Required action: Copy exactly the lines of the material below, starting with the first and including the line that holds "white cube: 5 -> 7".

Dataset:
####################
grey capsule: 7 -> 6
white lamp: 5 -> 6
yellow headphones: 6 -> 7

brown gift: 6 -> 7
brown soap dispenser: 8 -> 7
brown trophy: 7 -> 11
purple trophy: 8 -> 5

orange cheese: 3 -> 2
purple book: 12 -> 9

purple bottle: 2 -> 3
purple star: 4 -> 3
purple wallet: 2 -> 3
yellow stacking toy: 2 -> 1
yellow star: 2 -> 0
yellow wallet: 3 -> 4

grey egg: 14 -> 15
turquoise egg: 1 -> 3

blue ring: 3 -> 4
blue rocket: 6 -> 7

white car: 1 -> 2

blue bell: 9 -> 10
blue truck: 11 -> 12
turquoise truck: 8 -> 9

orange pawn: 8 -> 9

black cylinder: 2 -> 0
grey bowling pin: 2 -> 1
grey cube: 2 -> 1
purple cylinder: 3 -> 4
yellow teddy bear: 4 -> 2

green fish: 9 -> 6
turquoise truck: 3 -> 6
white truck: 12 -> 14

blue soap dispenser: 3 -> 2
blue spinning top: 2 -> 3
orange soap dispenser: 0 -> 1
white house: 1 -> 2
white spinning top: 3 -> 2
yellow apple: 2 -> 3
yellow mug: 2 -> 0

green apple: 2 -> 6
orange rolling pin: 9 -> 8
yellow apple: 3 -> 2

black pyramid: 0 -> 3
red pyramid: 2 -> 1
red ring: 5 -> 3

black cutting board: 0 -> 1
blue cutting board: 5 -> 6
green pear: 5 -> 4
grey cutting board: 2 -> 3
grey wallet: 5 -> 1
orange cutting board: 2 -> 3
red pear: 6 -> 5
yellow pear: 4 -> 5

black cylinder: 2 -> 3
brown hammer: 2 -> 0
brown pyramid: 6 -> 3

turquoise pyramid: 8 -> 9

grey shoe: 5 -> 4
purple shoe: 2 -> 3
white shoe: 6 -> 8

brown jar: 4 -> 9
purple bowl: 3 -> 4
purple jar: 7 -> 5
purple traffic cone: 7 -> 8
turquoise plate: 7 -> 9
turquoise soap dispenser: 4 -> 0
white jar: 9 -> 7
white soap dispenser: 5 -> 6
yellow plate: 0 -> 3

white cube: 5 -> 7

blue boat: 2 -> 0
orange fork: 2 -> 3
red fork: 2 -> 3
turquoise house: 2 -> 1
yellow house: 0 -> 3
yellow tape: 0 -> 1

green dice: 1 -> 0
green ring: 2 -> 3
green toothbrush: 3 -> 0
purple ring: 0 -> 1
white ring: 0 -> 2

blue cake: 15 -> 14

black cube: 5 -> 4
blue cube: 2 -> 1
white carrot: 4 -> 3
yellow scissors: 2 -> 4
####################
Answer area:
grey capsule: 7 -> 6
white lamp: 5 -> 6
yellow headphones: 6 -> 7

brown gift: 6 -> 7
brown soap dispenser: 8 -> 7
brown trophy: 7 -> 11
purple trophy: 8 -> 5

orange cheese: 3 -> 2
purple book: 12 -> 9

purple bottle: 2 -> 3
purple star: 4 -> 3
purple wallet: 2 -> 3
yellow stacking toy: 2 -> 1
yellow star: 2 -> 0
yellow wallet: 3 -> 4

grey egg: 14 -> 15
turquoise egg: 1 -> 3

blue ring: 3 -> 4
blue rocket: 6 -> 7

white car: 1 -> 2

blue bell: 9 -> 10
blue truck: 11 -> 12
turquoise truck: 8 -> 9

orange pawn: 8 -> 9

black cylinder: 2 -> 0
grey bowling pin: 2 -> 1
grey cube: 2 -> 1
purple cylinder: 3 -> 4
yellow teddy bear: 4 -> 2

green fish: 9 -> 6
turquoise truck: 3 -> 6
white truck: 12 -> 14

blue soap dispenser: 3 -> 2
blue spinning top: 2 -> 3
orange soap dispenser: 0 -> 1
white house: 1 -> 2
white spinning top: 3 -> 2
yellow apple: 2 -> 3
yellow mug: 2 -> 0

green apple: 2 -> 6
orange rolling pin: 9 -> 8
yellow apple: 3 -> 2

black pyramid: 0 -> 3
red pyramid: 2 -> 1
red ring: 5 -> 3

black cutting board: 0 -> 1
blue cutting board: 5 -> 6
green pear: 5 -> 4
grey cutting board: 2 -> 3
grey wallet: 5 -> 1
orange cutting board: 2 -> 3
red pear: 6 -> 5
yellow pear: 4 -> 5

black cylinder: 2 -> 3
brown hammer: 2 -> 0
brown pyramid: 6 -> 3

turquoise pyramid: 8 -> 9

grey shoe: 5 -> 4
purple shoe: 2 -> 3
white shoe: 6 -> 8

brown jar: 4 -> 9
purple bowl: 3 -> 4
purple jar: 7 -> 5
purple traffic cone: 7 -> 8
turquoise plate: 7 -> 9
turquoise soap dispenser: 4 -> 0
white jar: 9 -> 7
white soap dispenser: 5 -> 6
yellow plate: 0 -> 3

white cube: 5 -> 7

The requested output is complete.